__EXERCISE DESCRIPTION__:
Only the lines from the one that includes "none -> black brick B5:C5 level 1" through the last line below belong in the reply, copied exactly and without pictures.
********
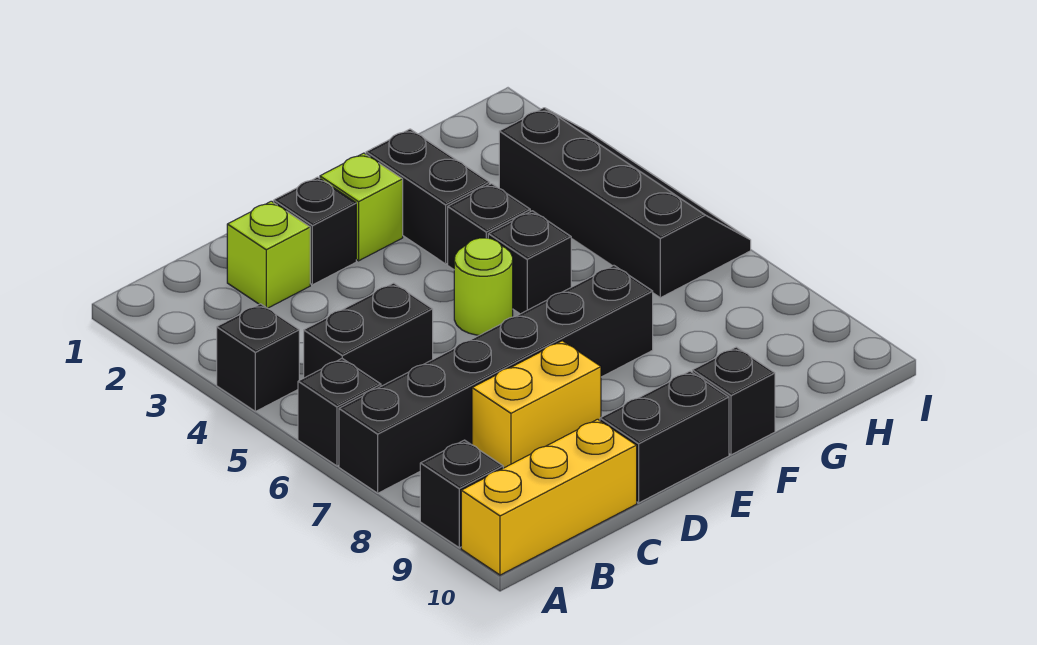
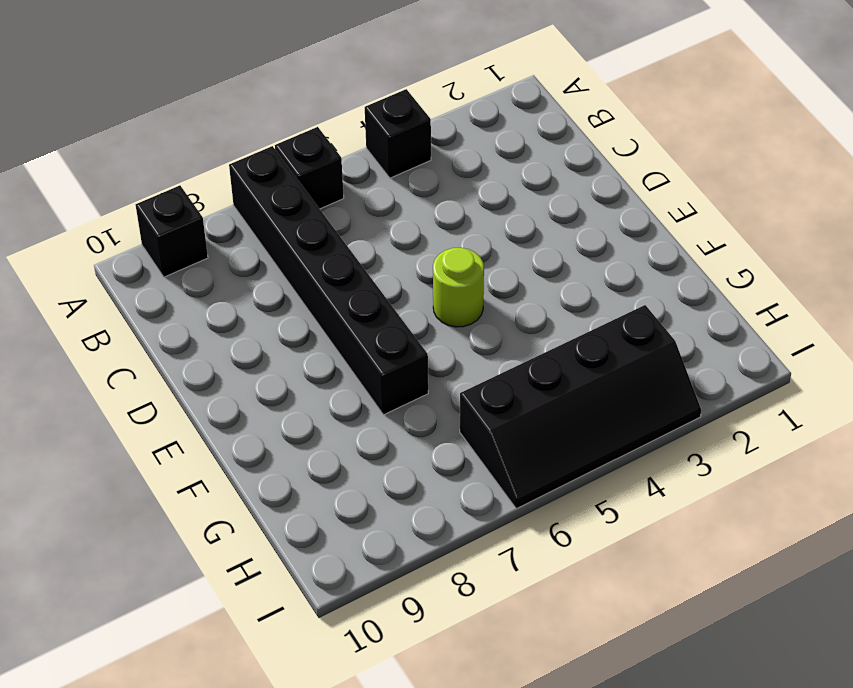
none -> yellow brick A10:C10 level 1
none -> black brick B5:C5 level 1
none -> lime brick C2 level 1

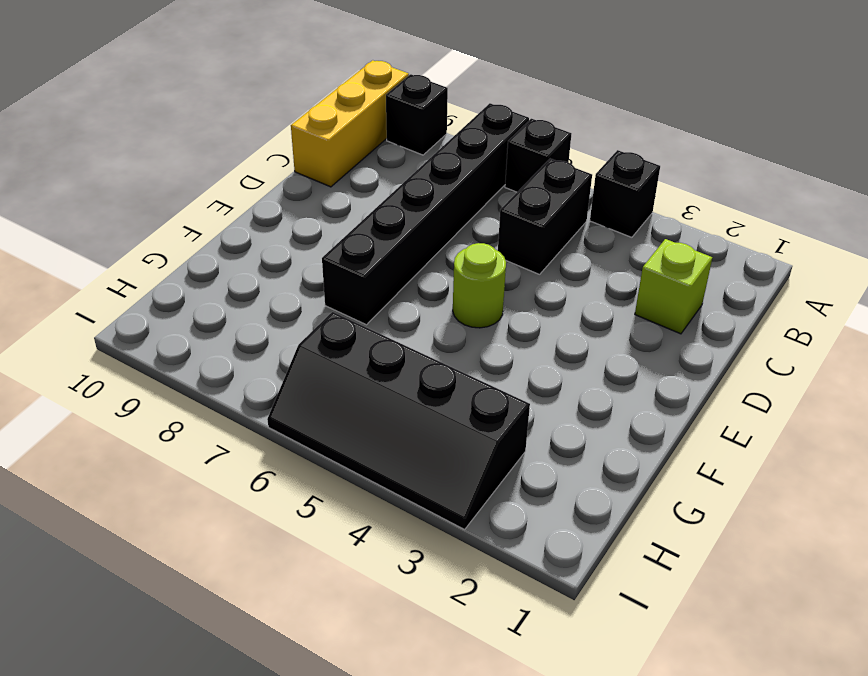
none -> yellow brick C8:D8 level 1
none -> black brick D2 level 1
none -> black brick D10:E10 level 1

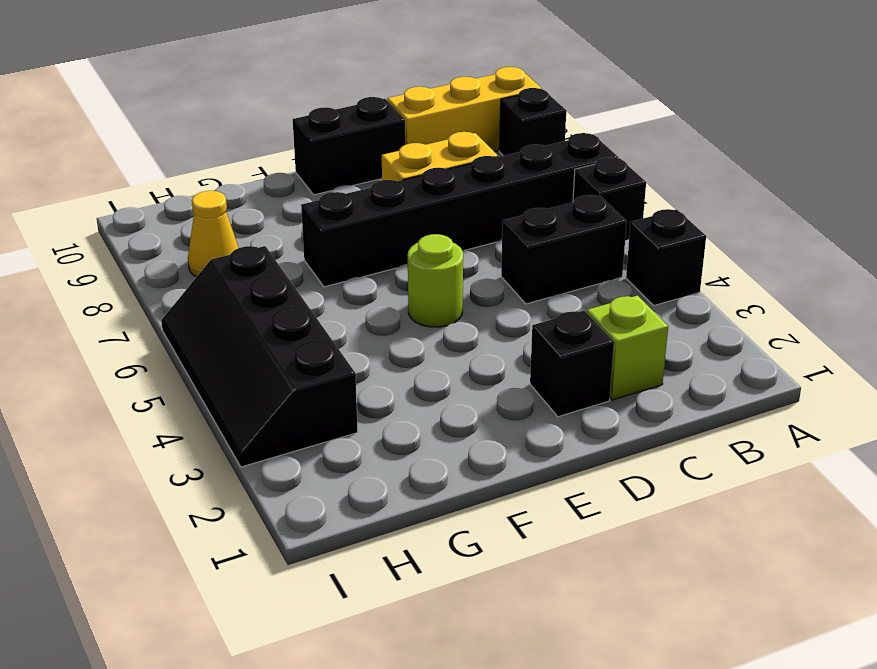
yellow cone H8 level 1 -> none
none -> lime brick E2 level 1
none -> black brick F2:F3 level 1
none -> black brick F4 level 1

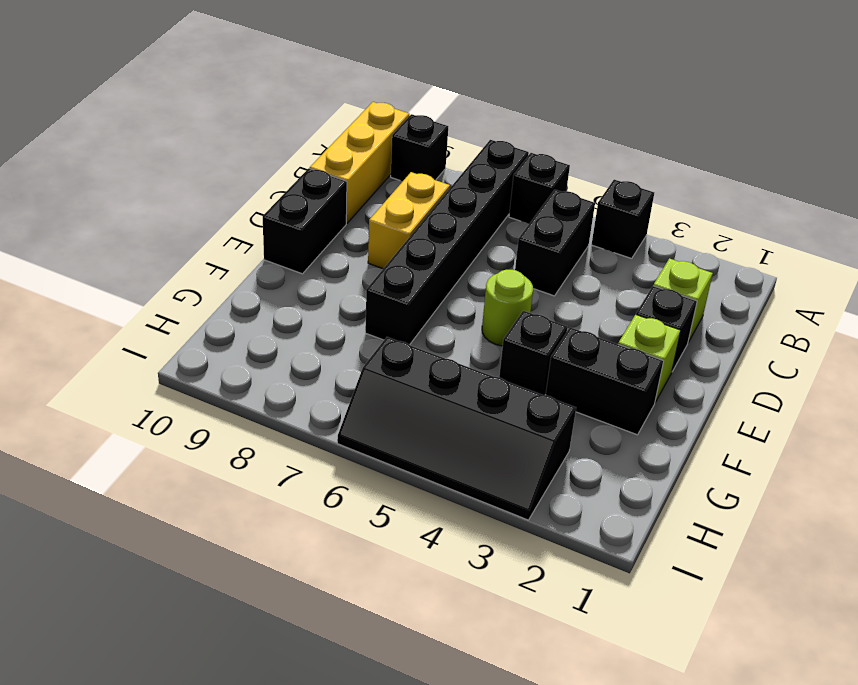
none -> black brick F5 level 1
none -> black brick F10 level 1

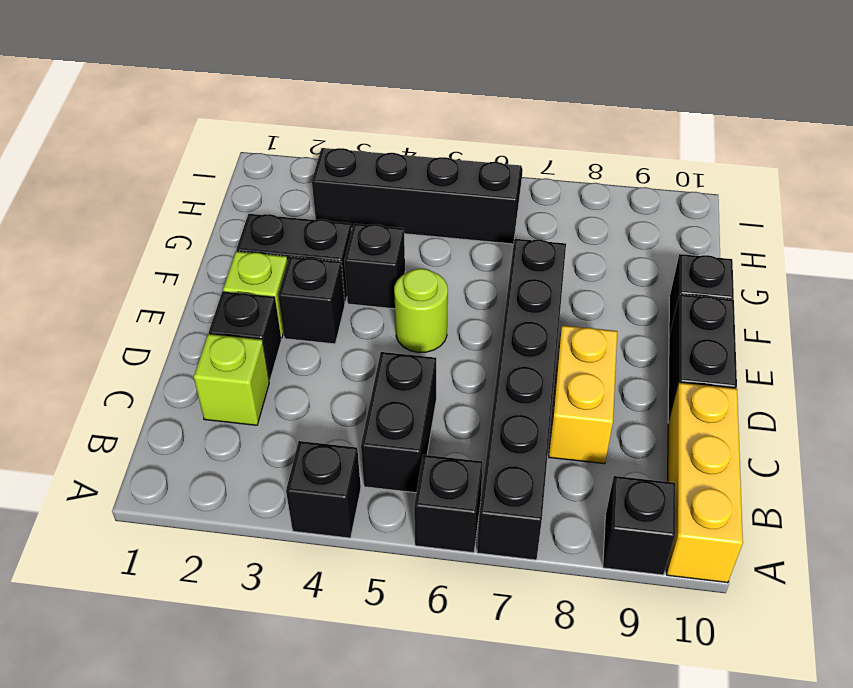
black brick E3 level 1 -> black brick F5 level 1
********
__SOLUTION FOR THIS EXERCISE__:
none -> black brick B5:C5 level 1
none -> lime brick C2 level 1

none -> yellow brick C8:D8 level 1
none -> black brick D2 level 1
none -> black brick D10:E10 level 1

yellow cone H8 level 1 -> none
none -> lime brick E2 level 1
none -> black brick F2:F3 level 1
none -> black brick F4 level 1

none -> black brick F5 level 1
none -> black brick F10 level 1

black brick E3 level 1 -> black brick F5 level 1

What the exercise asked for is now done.